### Task objective
Exactly the lines from the one containing "gray semicircle: (71, 406)" through the one containing "orange diamond: (596, 653)" in the listing below are to be copied, with the pictures left out.
##############################
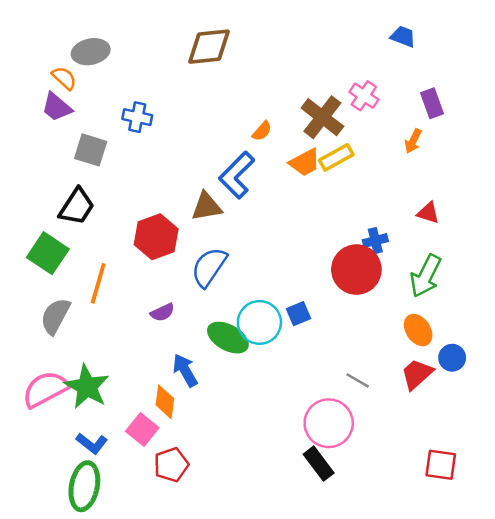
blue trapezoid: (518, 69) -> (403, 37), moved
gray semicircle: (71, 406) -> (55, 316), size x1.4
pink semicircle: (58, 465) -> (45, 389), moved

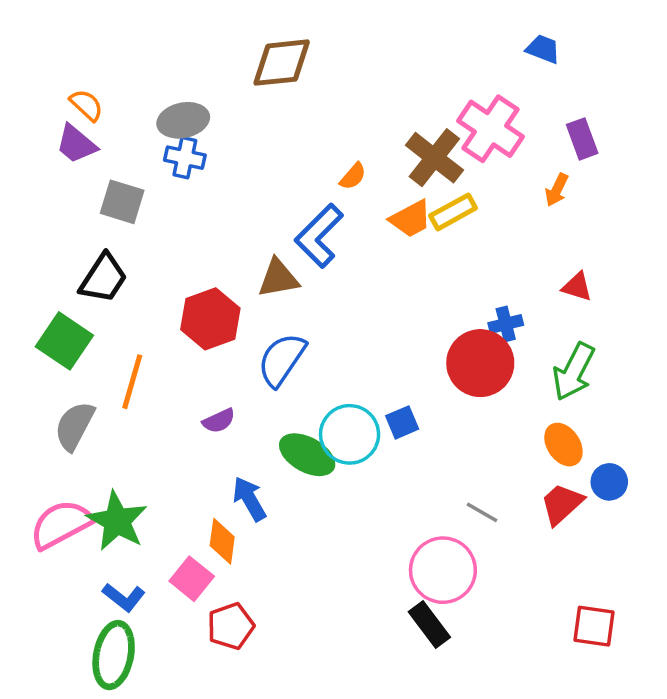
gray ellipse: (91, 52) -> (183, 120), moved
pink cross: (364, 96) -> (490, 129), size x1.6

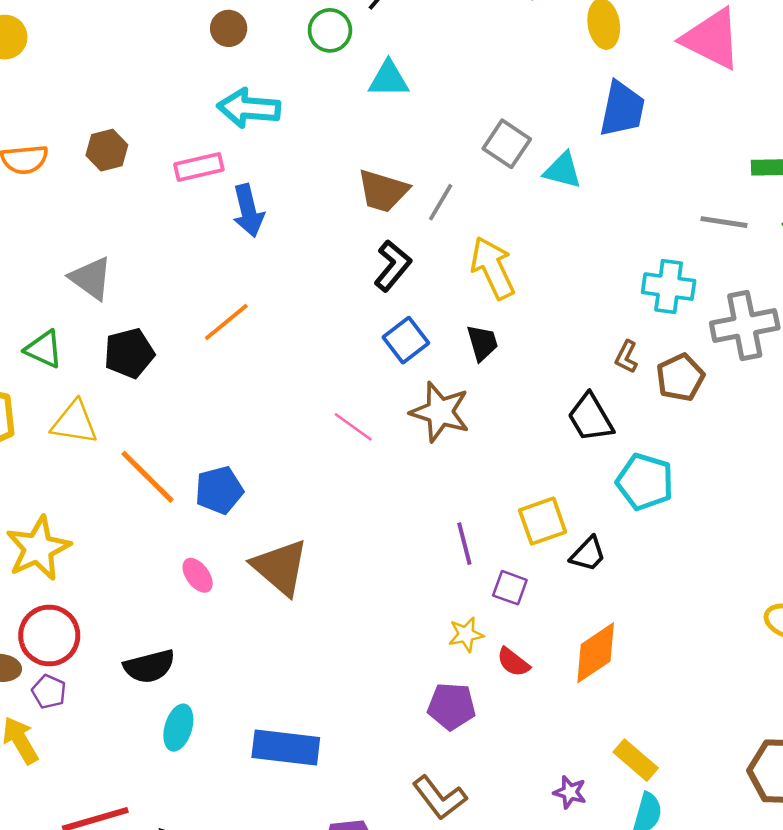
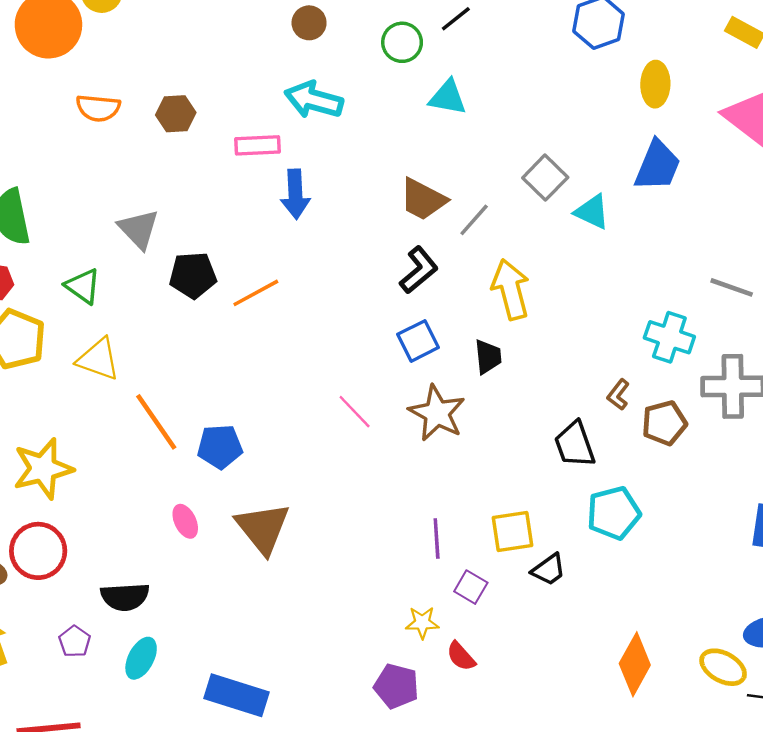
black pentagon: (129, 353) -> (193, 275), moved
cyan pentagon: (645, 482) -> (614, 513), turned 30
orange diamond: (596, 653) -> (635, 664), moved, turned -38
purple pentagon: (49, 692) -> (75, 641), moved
##############################
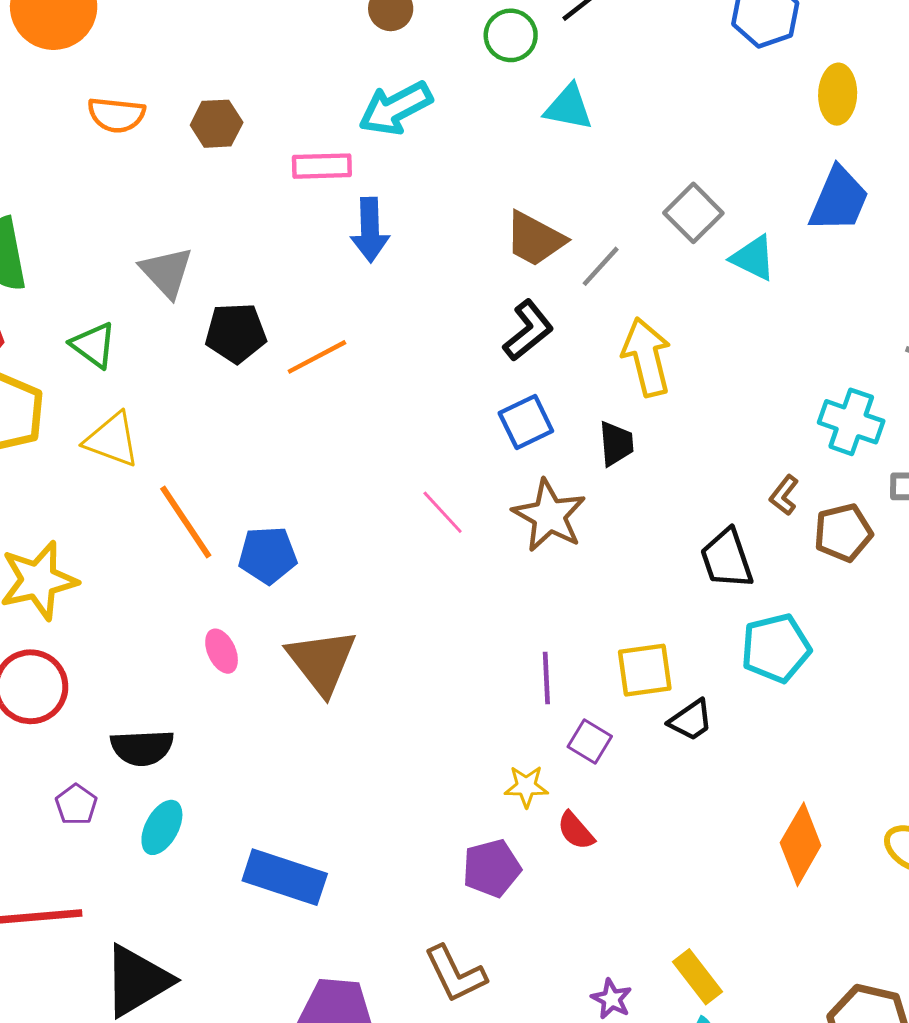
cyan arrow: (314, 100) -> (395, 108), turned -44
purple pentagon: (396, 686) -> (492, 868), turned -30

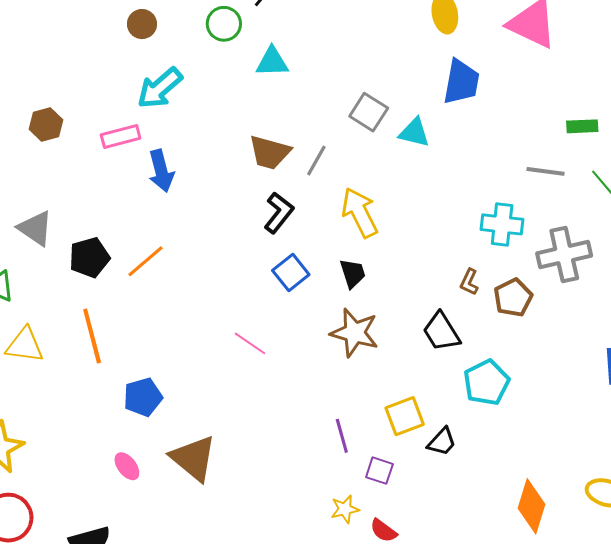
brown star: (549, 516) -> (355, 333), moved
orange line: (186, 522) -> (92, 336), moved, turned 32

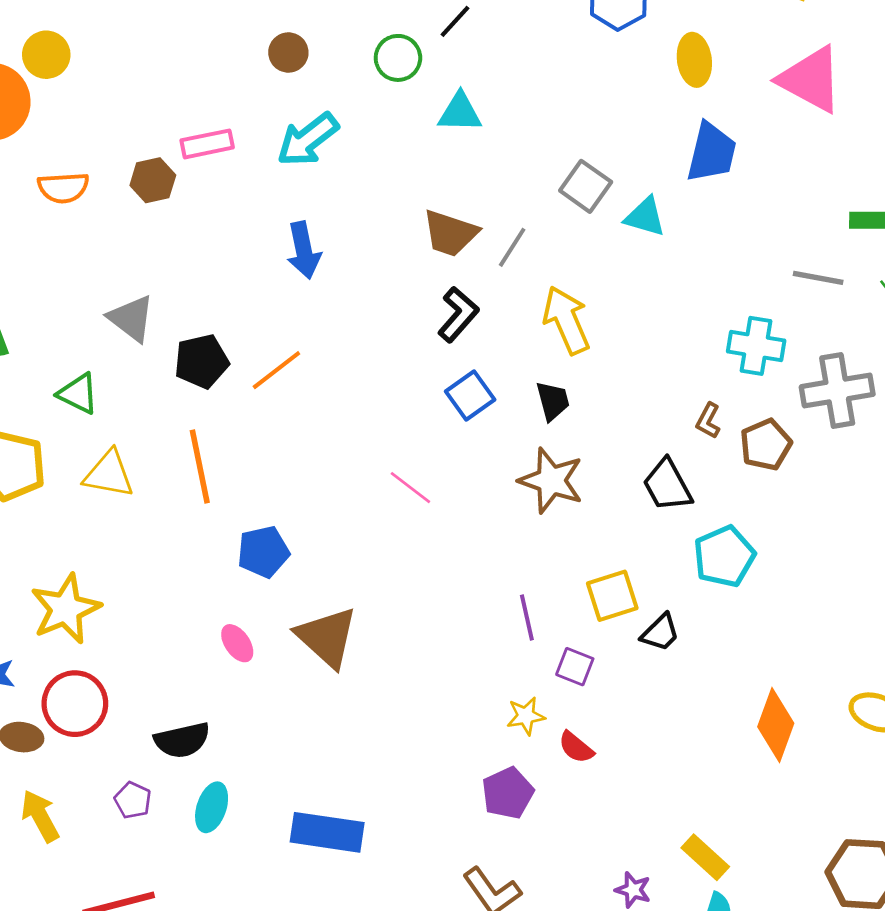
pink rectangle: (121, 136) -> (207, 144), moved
##############################
### Expected answer
gray semicircle: (71, 406) -> (55, 316), size x1.4
pink semicircle: (58, 465) -> (45, 389), moved

gray ellipse: (91, 52) -> (183, 120), moved
pink cross: (364, 96) -> (490, 129), size x1.6

black pentagon: (129, 353) -> (193, 275), moved
cyan pentagon: (645, 482) -> (614, 513), turned 30
orange diamond: (596, 653) -> (635, 664), moved, turned -38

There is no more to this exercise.